■ Data supplied:
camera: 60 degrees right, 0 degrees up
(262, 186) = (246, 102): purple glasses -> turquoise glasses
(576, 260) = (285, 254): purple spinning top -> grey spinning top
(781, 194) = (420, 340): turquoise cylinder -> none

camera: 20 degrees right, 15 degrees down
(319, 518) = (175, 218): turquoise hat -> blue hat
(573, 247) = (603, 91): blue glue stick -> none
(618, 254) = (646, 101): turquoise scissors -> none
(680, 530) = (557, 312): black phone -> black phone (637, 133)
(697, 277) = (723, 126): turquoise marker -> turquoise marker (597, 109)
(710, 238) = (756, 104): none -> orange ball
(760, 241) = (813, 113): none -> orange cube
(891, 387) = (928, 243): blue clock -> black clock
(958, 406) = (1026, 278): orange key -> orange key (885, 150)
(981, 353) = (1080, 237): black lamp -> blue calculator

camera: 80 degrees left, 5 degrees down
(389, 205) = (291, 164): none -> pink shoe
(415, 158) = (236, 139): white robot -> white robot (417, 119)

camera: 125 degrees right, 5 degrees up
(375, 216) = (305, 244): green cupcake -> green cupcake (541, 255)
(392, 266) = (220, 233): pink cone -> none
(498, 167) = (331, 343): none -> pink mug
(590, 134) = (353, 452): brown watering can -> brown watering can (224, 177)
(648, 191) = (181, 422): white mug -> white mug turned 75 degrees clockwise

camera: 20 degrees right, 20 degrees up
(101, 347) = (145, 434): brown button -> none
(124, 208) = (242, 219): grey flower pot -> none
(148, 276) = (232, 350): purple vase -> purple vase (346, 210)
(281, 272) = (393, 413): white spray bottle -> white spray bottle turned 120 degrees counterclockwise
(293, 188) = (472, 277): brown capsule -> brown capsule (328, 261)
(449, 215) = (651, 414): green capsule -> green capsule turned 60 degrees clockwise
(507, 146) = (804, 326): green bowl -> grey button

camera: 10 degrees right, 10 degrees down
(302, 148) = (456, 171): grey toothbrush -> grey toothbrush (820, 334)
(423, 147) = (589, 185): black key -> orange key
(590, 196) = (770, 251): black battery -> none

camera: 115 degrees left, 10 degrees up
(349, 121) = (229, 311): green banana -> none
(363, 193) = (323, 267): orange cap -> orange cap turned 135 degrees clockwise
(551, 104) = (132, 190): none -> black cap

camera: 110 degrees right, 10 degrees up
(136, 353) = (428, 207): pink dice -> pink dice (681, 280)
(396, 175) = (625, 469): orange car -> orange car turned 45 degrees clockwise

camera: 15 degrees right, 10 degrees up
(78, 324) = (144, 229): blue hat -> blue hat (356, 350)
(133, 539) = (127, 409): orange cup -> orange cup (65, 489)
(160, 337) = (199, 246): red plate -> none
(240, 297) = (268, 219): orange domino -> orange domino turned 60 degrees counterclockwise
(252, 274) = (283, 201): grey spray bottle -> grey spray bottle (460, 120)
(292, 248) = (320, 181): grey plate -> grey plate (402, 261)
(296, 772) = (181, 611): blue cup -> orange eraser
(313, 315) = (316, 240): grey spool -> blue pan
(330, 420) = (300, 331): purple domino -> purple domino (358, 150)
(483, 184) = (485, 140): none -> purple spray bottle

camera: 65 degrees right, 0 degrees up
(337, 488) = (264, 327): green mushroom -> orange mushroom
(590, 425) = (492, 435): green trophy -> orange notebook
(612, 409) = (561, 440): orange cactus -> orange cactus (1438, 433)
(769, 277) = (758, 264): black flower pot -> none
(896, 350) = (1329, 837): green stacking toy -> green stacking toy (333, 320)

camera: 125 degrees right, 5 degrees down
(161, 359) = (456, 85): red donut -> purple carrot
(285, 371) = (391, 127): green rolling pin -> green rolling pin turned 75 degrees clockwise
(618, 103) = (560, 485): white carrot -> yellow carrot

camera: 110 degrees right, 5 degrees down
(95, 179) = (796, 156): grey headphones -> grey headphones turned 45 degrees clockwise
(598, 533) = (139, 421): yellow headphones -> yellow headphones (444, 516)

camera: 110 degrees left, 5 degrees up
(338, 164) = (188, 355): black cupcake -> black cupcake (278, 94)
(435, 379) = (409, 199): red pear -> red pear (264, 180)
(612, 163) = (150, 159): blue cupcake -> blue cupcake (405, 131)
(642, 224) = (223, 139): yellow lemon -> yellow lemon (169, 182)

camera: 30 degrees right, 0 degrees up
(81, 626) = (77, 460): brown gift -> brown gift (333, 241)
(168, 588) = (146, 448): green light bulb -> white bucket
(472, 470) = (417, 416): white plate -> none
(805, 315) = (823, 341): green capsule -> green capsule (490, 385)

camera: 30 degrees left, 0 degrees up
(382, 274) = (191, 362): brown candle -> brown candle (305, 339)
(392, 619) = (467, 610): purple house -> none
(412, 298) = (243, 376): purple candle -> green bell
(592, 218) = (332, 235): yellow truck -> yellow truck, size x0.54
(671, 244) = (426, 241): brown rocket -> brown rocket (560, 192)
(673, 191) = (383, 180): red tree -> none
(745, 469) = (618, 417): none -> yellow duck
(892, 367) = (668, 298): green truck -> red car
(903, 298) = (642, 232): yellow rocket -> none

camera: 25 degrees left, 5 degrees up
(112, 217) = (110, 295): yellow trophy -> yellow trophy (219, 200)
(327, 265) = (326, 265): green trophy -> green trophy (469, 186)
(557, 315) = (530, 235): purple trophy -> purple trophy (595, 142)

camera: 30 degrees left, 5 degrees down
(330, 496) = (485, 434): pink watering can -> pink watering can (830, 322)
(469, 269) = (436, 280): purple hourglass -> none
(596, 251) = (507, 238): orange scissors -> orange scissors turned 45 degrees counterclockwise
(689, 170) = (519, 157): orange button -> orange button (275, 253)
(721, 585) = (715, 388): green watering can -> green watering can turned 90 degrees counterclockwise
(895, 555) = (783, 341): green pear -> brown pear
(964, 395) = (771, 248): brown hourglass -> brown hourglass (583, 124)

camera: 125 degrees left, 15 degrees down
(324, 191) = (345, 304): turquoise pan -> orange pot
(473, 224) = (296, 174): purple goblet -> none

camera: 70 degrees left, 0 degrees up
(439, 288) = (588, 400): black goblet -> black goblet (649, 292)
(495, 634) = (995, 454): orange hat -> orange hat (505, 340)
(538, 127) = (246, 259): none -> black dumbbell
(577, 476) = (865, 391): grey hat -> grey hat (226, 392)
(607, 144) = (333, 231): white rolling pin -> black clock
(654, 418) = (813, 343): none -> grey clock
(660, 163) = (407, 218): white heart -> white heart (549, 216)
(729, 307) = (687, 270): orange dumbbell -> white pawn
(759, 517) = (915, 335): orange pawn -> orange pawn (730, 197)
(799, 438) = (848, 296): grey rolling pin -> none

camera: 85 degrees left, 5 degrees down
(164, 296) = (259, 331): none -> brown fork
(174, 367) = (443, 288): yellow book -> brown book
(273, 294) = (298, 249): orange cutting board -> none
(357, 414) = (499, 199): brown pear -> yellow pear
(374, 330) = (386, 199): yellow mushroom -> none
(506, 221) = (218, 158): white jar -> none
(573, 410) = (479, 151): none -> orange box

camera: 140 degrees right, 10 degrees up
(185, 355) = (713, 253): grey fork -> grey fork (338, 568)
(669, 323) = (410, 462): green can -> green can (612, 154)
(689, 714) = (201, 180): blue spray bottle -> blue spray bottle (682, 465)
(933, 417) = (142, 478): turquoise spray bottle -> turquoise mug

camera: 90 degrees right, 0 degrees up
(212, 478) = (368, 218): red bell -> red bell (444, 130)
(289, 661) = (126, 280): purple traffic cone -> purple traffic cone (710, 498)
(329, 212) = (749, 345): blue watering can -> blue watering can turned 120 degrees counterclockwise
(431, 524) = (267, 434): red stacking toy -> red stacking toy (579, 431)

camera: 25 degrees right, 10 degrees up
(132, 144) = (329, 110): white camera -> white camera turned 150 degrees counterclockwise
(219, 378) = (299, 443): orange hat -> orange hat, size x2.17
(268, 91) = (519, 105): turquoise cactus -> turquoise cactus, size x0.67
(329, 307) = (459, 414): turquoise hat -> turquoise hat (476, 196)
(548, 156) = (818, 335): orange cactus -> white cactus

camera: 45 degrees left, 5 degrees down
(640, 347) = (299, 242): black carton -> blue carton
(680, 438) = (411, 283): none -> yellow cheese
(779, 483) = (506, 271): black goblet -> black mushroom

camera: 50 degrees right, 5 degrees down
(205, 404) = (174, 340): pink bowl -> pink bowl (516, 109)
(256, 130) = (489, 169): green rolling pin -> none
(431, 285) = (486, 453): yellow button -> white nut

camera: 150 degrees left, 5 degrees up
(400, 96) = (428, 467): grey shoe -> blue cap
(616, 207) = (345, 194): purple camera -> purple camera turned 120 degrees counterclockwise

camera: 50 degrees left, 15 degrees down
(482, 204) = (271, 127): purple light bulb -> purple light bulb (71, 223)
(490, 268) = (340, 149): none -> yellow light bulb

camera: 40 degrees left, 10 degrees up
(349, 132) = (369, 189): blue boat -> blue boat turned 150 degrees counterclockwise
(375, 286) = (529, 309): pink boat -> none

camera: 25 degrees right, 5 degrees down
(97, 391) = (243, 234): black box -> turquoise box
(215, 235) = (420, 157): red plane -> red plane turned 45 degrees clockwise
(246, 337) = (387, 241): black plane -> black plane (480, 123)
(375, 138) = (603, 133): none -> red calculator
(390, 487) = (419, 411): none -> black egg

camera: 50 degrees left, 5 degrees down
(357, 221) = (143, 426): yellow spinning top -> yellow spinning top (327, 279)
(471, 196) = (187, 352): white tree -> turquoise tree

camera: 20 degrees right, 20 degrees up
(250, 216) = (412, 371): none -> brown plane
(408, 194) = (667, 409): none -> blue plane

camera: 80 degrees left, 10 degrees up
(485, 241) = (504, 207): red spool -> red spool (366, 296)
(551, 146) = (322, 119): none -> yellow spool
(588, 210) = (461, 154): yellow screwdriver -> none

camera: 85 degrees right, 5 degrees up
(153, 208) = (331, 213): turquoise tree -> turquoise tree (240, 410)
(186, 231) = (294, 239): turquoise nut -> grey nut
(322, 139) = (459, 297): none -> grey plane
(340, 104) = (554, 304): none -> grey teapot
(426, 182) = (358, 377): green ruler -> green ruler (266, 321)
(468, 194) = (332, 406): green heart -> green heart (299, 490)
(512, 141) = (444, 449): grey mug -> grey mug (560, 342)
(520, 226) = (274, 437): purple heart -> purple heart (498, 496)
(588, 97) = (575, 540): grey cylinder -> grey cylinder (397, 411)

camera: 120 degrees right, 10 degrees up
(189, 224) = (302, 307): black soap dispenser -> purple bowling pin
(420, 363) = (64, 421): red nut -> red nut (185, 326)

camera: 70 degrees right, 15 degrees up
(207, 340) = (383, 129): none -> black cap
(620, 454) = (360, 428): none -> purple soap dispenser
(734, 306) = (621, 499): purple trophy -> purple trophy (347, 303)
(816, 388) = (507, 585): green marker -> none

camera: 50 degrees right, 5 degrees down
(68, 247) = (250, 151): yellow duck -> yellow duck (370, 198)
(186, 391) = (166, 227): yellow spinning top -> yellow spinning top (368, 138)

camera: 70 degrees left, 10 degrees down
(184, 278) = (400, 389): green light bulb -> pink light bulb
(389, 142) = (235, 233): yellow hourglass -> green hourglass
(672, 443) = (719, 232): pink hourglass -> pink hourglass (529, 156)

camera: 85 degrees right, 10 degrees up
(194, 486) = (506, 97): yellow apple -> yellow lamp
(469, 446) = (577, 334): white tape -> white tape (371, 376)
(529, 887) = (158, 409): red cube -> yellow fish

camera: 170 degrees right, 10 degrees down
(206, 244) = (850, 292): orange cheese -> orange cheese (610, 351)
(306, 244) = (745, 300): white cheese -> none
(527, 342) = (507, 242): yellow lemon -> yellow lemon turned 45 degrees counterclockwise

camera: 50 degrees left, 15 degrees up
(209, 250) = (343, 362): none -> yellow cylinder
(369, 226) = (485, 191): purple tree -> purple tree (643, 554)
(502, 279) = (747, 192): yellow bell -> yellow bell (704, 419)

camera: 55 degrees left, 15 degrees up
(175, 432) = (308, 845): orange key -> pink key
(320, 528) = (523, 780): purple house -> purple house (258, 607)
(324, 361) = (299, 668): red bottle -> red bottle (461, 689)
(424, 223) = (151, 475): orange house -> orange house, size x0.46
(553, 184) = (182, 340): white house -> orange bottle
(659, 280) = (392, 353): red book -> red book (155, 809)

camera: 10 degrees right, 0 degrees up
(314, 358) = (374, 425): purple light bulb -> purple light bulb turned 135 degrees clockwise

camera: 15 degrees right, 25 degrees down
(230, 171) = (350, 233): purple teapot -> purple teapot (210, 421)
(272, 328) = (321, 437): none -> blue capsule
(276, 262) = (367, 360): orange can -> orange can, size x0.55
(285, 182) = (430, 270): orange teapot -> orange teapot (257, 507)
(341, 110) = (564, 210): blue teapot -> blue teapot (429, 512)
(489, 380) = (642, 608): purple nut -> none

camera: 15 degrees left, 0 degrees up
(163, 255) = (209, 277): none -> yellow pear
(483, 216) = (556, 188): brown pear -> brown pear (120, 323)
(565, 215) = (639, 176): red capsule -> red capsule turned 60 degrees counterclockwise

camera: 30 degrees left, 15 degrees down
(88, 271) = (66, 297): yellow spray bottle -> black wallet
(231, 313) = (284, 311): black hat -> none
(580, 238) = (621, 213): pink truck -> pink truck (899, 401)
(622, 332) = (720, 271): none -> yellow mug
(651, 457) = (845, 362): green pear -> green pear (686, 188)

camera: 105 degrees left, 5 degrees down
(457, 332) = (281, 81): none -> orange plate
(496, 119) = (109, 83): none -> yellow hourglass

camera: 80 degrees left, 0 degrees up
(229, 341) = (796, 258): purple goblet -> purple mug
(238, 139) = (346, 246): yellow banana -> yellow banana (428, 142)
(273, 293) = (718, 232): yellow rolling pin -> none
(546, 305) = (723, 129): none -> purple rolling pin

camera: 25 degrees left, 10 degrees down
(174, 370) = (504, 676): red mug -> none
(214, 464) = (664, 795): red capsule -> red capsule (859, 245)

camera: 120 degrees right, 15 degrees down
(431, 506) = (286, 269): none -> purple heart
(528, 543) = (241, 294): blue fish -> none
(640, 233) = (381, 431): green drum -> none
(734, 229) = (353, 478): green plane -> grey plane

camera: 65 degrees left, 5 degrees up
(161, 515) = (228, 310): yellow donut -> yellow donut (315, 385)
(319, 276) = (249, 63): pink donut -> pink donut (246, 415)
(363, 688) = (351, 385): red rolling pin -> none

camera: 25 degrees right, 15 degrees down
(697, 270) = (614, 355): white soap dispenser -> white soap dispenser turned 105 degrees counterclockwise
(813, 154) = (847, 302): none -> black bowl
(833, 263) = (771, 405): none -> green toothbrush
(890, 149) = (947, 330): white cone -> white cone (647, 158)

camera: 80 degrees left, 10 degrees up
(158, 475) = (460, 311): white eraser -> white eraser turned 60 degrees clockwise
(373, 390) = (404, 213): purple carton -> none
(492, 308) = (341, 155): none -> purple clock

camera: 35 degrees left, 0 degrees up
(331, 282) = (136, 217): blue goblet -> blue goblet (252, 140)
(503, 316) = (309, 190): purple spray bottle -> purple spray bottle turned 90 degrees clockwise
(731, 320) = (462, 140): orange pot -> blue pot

■ Goal of the exercise: Look above for the line holding "(457, 332) = (281, 81): none -> orange plate" and the line holding "(640, 233) = (381, 431): green drum -> none", then output exactly those two lines and every line between them, nothing more.

■ Solved exercise:
(457, 332) = (281, 81): none -> orange plate
(496, 119) = (109, 83): none -> yellow hourglass

camera: 80 degrees left, 0 degrees up
(229, 341) = (796, 258): purple goblet -> purple mug
(238, 139) = (346, 246): yellow banana -> yellow banana (428, 142)
(273, 293) = (718, 232): yellow rolling pin -> none
(546, 305) = (723, 129): none -> purple rolling pin

camera: 25 degrees left, 10 degrees down
(174, 370) = (504, 676): red mug -> none
(214, 464) = (664, 795): red capsule -> red capsule (859, 245)

camera: 120 degrees right, 15 degrees down
(431, 506) = (286, 269): none -> purple heart
(528, 543) = (241, 294): blue fish -> none
(640, 233) = (381, 431): green drum -> none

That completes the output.